## TASK DETAILS
Exactly how many lines below mention "SERVO"? Answer with that number alone.

+++ PROVIDED DATA

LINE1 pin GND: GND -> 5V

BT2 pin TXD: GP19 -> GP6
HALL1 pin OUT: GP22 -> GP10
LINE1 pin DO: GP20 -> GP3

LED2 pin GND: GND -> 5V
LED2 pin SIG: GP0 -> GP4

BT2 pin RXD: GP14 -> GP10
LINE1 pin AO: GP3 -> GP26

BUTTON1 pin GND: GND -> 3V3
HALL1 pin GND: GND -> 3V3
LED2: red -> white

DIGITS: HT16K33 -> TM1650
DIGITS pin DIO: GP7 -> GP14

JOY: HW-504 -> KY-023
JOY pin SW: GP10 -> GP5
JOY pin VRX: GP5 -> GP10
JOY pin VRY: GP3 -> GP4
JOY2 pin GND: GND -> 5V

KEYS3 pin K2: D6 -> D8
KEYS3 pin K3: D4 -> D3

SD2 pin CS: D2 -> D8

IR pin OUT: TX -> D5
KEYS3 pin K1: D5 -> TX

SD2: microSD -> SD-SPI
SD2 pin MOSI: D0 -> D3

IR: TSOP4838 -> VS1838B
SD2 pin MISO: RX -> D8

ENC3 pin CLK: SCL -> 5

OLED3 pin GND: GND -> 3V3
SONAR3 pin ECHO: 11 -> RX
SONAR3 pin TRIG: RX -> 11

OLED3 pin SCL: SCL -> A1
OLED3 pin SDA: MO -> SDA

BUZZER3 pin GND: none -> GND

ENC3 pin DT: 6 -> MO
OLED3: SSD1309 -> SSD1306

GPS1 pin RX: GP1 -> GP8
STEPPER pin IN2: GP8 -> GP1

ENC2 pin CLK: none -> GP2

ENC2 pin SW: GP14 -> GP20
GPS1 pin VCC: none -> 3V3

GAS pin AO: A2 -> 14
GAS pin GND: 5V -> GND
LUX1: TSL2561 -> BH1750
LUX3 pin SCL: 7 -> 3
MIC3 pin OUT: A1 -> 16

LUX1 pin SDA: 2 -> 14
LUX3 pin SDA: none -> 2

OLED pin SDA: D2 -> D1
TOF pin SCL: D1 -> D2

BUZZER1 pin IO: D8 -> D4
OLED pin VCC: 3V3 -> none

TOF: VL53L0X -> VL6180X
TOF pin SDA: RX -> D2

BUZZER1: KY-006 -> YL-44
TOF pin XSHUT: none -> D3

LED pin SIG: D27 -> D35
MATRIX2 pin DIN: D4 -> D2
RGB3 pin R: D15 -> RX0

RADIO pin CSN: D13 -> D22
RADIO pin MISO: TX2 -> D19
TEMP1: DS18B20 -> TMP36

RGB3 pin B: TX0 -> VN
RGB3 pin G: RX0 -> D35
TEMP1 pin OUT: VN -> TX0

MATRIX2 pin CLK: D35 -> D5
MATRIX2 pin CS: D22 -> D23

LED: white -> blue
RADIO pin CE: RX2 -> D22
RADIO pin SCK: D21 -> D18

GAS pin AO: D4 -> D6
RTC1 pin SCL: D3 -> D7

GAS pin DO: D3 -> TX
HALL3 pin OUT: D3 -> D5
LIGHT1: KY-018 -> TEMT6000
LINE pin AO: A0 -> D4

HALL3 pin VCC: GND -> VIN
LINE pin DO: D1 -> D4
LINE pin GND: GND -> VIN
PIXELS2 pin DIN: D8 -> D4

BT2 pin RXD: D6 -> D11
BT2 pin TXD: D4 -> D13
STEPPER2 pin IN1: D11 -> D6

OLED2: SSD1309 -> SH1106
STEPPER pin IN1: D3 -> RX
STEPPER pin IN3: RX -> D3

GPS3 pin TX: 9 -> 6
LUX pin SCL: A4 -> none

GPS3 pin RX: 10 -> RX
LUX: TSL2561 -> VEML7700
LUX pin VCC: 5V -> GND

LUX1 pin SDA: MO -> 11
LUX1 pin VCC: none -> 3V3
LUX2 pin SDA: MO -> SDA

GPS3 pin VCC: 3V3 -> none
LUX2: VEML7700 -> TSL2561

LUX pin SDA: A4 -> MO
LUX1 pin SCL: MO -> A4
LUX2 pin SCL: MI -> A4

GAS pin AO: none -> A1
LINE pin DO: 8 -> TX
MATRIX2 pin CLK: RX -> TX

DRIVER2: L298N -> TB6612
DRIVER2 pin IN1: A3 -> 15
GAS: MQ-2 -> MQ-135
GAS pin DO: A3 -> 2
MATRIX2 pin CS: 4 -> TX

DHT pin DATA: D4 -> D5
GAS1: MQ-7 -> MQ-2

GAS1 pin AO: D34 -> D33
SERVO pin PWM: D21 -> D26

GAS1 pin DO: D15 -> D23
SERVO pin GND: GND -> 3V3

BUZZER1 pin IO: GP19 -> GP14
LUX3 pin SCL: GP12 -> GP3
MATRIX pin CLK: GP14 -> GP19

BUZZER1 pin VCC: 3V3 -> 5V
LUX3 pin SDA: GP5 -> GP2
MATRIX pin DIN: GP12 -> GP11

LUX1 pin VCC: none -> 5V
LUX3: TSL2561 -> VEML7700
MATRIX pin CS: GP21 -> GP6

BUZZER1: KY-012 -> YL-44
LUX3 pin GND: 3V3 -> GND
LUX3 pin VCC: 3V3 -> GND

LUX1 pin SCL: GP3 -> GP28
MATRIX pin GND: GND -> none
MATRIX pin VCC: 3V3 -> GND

++++++

## TASK RESULT
2